§ **Scene edit records**
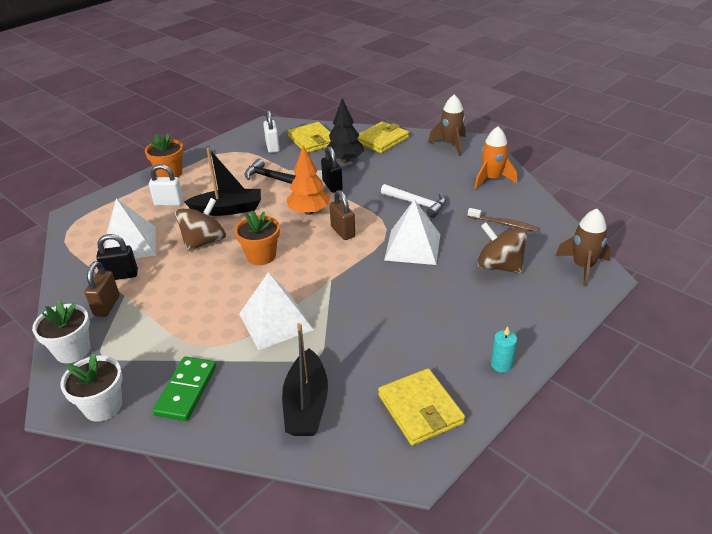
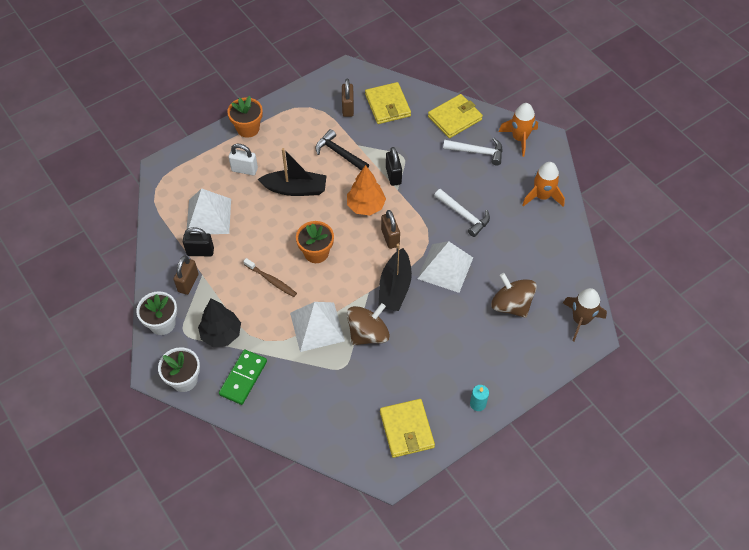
camera: 10 degrees right, 20 degrees up
(204, 241) = (270, 225): brown spinning top -> brown spinning top (368, 334)
(272, 147) = (348, 108): white padlock -> brown padlock
(306, 404) = (327, 408): black boat -> black boat (395, 287)
(345, 160) = (412, 141): black tree -> black tree (221, 334)
(413, 158) = (477, 152): none -> white hammer
(450, 145) = (519, 138): brown rocket -> orange rocket
(504, 224) = (532, 257): brown toothbrush -> brown toothbrush (271, 280)

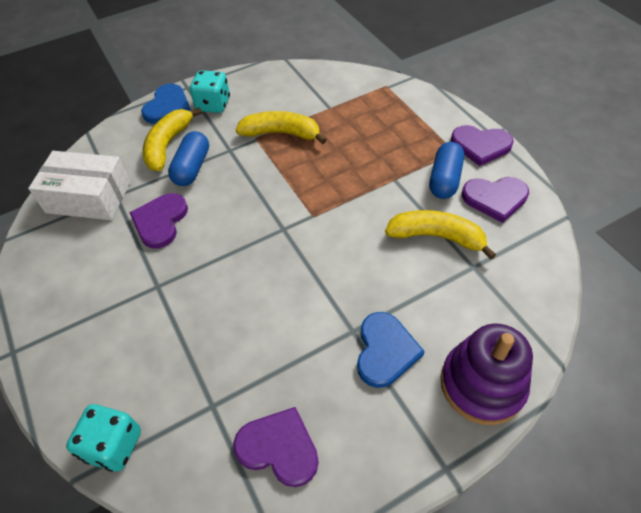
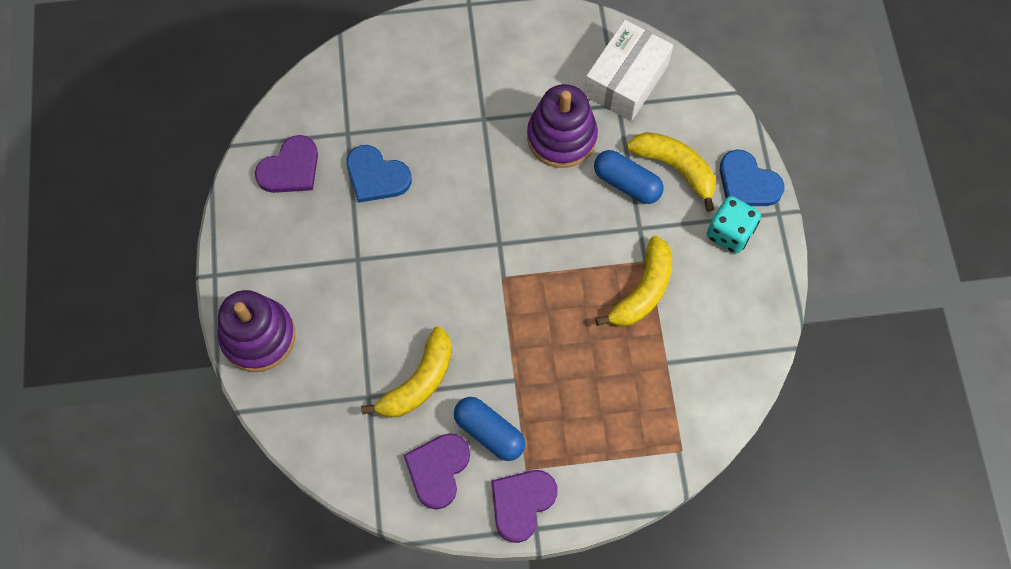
camera: 110 degrees right, 15 degrees up
(114, 445) = (351, 62): turquoise dice -> none
(160, 221) = (561, 137): purple heart -> purple stacking toy
(385, 351) = (326, 276): blue heart -> blue heart (376, 176)

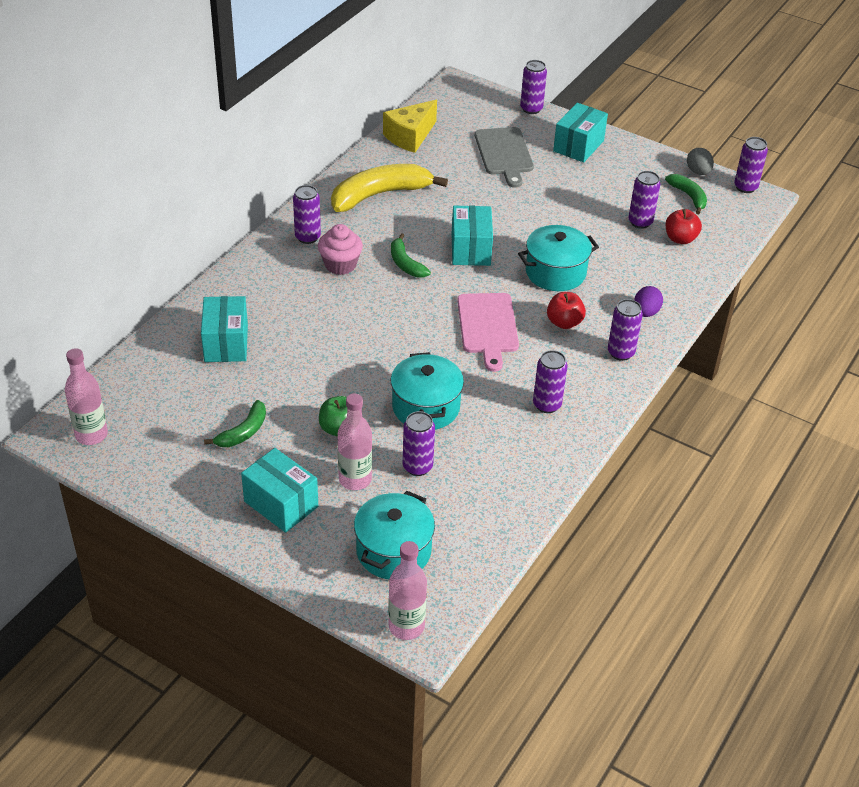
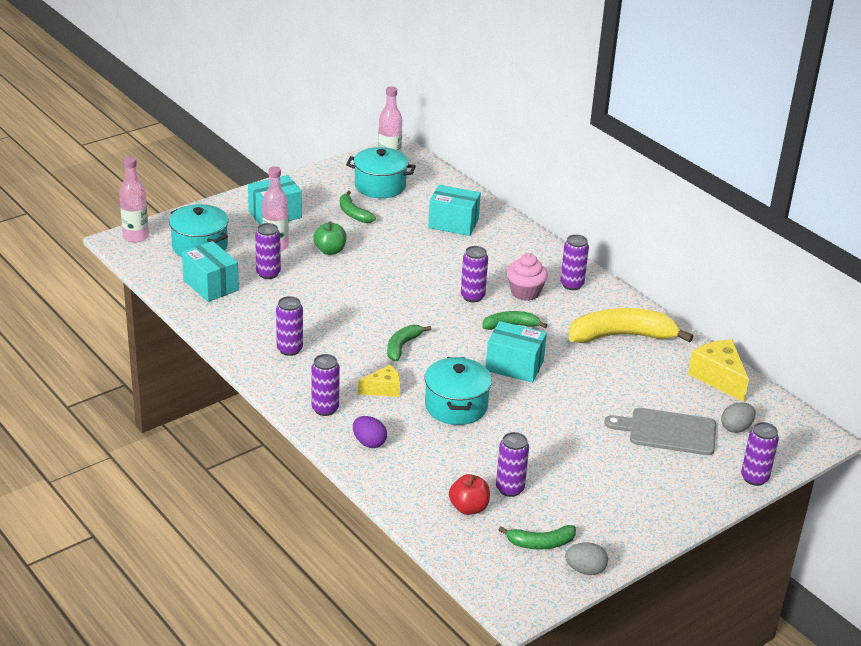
camera: 110 degrees right, 10 degrees down
(380, 195) = (621, 336): yellow banana -> yellow banana turned 90 degrees counterclockwise
(426, 407) = (327, 292): turquoise pot -> turquoise pot (380, 186)
(474, 122) = (736, 428): none -> grey egg
(487, 327) = (402, 346): pink cutting board -> green banana
(564, 322) = (383, 389): red apple -> yellow cheese
(578, 146) = (667, 490): turquoise box -> turquoise box (211, 285)
(745, 187) = (540, 599): purple can -> purple can (472, 297)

§ **What is expected**
Leave the pictures out. Repeat every entry above exactly.

§ **Your solution**
camera: 10 degrees right, 20 degrees up
(204, 241) = (270, 225): brown spinning top -> brown spinning top (368, 334)
(272, 147) = (348, 108): white padlock -> brown padlock
(306, 404) = (327, 408): black boat -> black boat (395, 287)
(345, 160) = (412, 141): black tree -> black tree (221, 334)
(413, 158) = (477, 152): none -> white hammer
(450, 145) = (519, 138): brown rocket -> orange rocket
(504, 224) = (532, 257): brown toothbrush -> brown toothbrush (271, 280)

camera: 110 degrees right, 15 degrees up
(114, 445) = (351, 62): turquoise dice -> none
(160, 221) = (561, 137): purple heart -> purple stacking toy
(385, 351) = (326, 276): blue heart -> blue heart (376, 176)

camera: 110 degrees right, 10 degrees down
(380, 195) = (621, 336): yellow banana -> yellow banana turned 90 degrees counterclockwise
(426, 407) = (327, 292): turquoise pot -> turquoise pot (380, 186)
(474, 122) = (736, 428): none -> grey egg
(487, 327) = (402, 346): pink cutting board -> green banana
(564, 322) = (383, 389): red apple -> yellow cheese
(578, 146) = (667, 490): turquoise box -> turquoise box (211, 285)
(745, 187) = (540, 599): purple can -> purple can (472, 297)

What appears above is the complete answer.